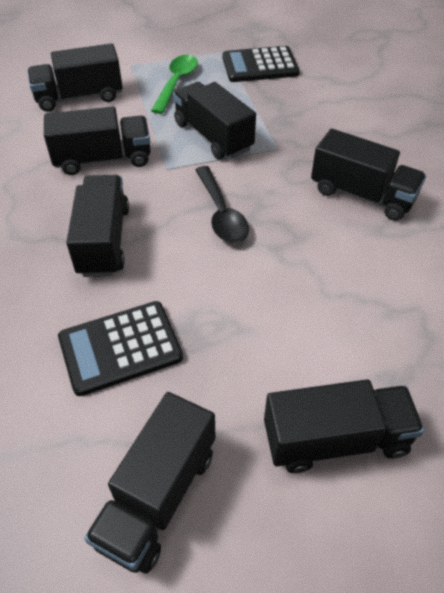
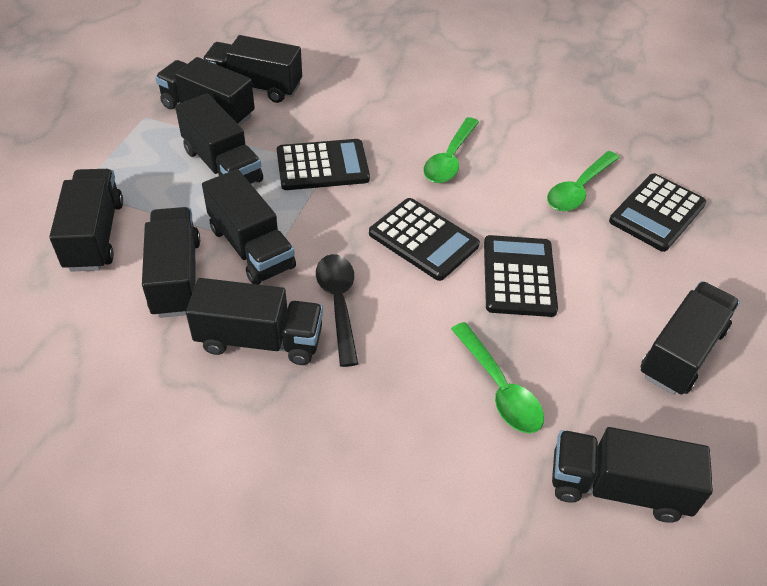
black calculator: 2 -> 4
black truck: 7 -> 9
green spoon: 1 -> 3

§

Copy out the lines above in full and unaltered, apart from the pictures.

● Result for this task:
black calculator: 2 -> 4
black truck: 7 -> 9
green spoon: 1 -> 3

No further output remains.